Collected data entries
##########
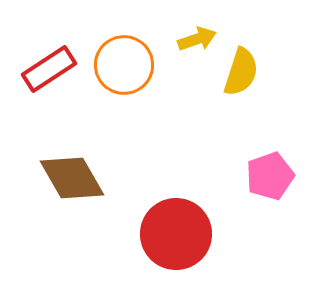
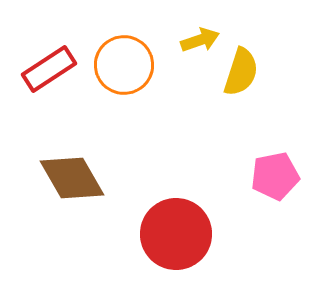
yellow arrow: moved 3 px right, 1 px down
pink pentagon: moved 5 px right; rotated 9 degrees clockwise
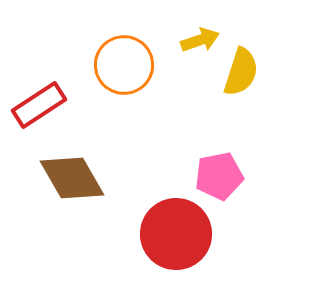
red rectangle: moved 10 px left, 36 px down
pink pentagon: moved 56 px left
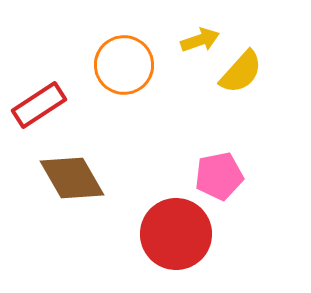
yellow semicircle: rotated 24 degrees clockwise
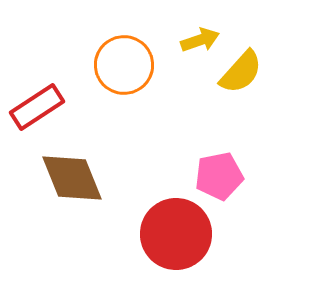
red rectangle: moved 2 px left, 2 px down
brown diamond: rotated 8 degrees clockwise
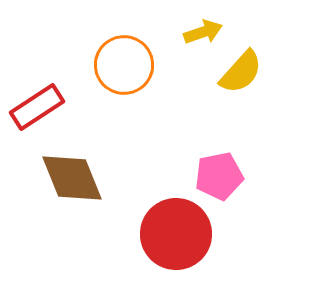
yellow arrow: moved 3 px right, 8 px up
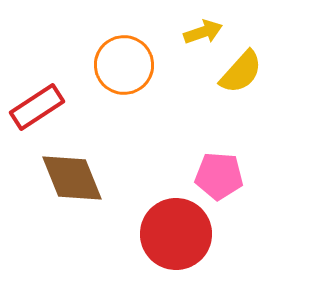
pink pentagon: rotated 15 degrees clockwise
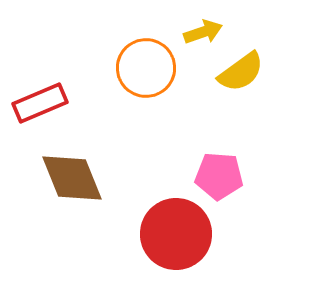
orange circle: moved 22 px right, 3 px down
yellow semicircle: rotated 12 degrees clockwise
red rectangle: moved 3 px right, 4 px up; rotated 10 degrees clockwise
##########
→ **Given task**
Turn the lines from the one with "orange circle: moved 22 px right, 3 px down" through the end of the entries into a Markdown table with the columns "No." and "Line", giving each line a row number and skipping blank lines.

→ **Output for this task**
| No. | Line |
|---|---|
| 1 | orange circle: moved 22 px right, 3 px down |
| 2 | yellow semicircle: rotated 12 degrees clockwise |
| 3 | red rectangle: moved 3 px right, 4 px up; rotated 10 degrees clockwise |